## What this task involves:
Go through the data and report each line that holds the string "triangle".

_____

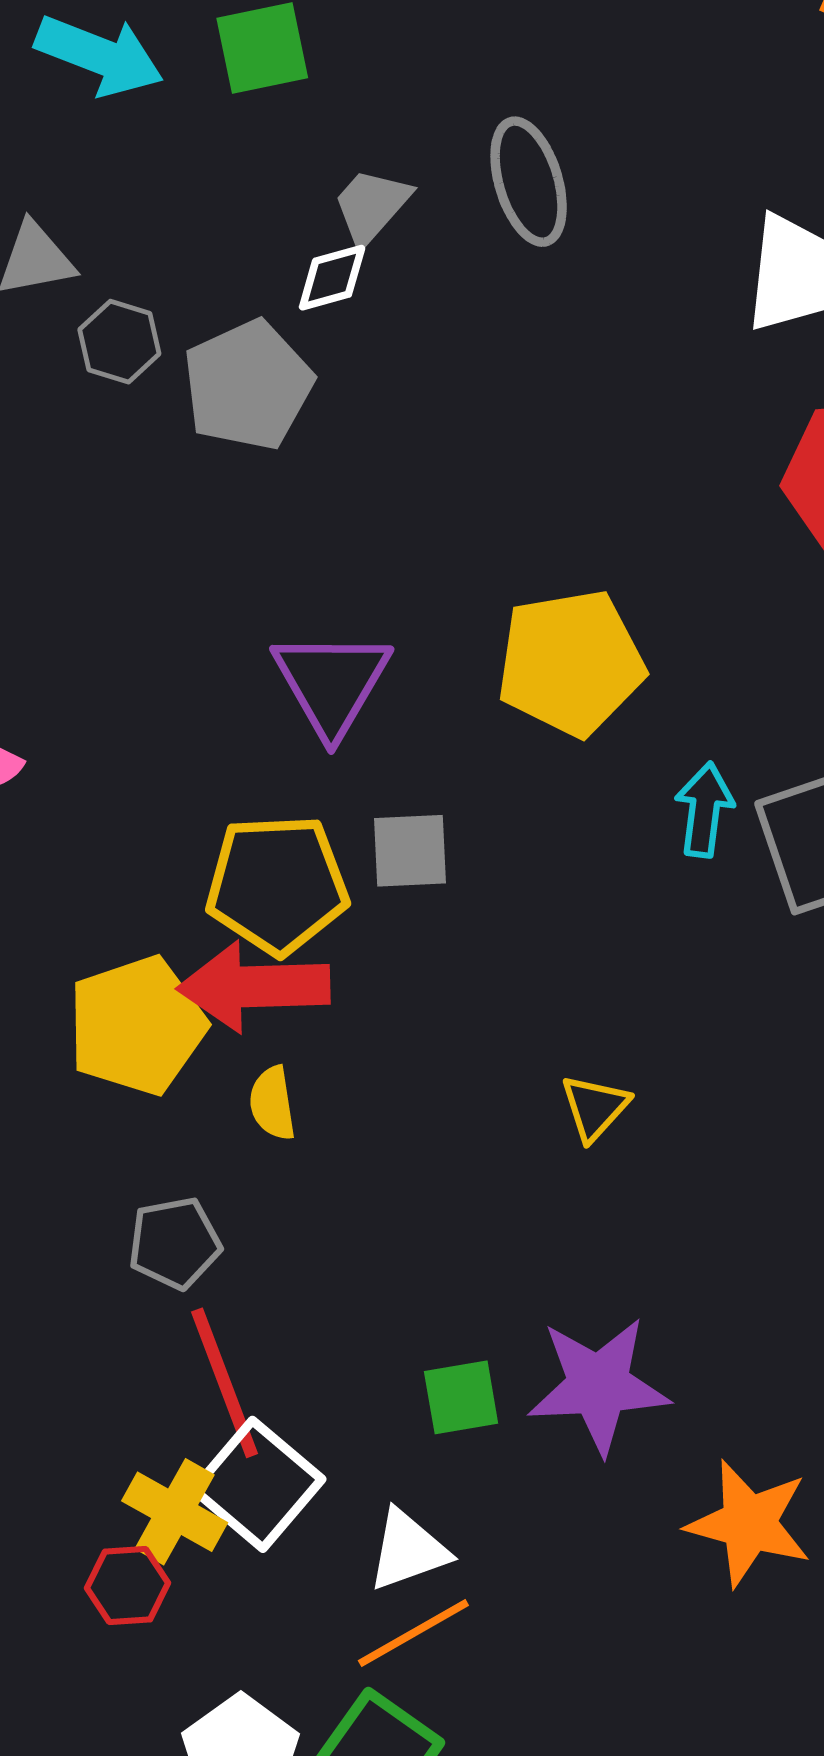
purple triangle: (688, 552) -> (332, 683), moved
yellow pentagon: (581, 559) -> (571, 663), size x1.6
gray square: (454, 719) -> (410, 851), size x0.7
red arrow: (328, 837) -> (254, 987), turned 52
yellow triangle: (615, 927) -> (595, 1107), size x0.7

_____

## Written answer:
purple triangle: (688, 552) -> (332, 683), moved
yellow triangle: (615, 927) -> (595, 1107), size x0.7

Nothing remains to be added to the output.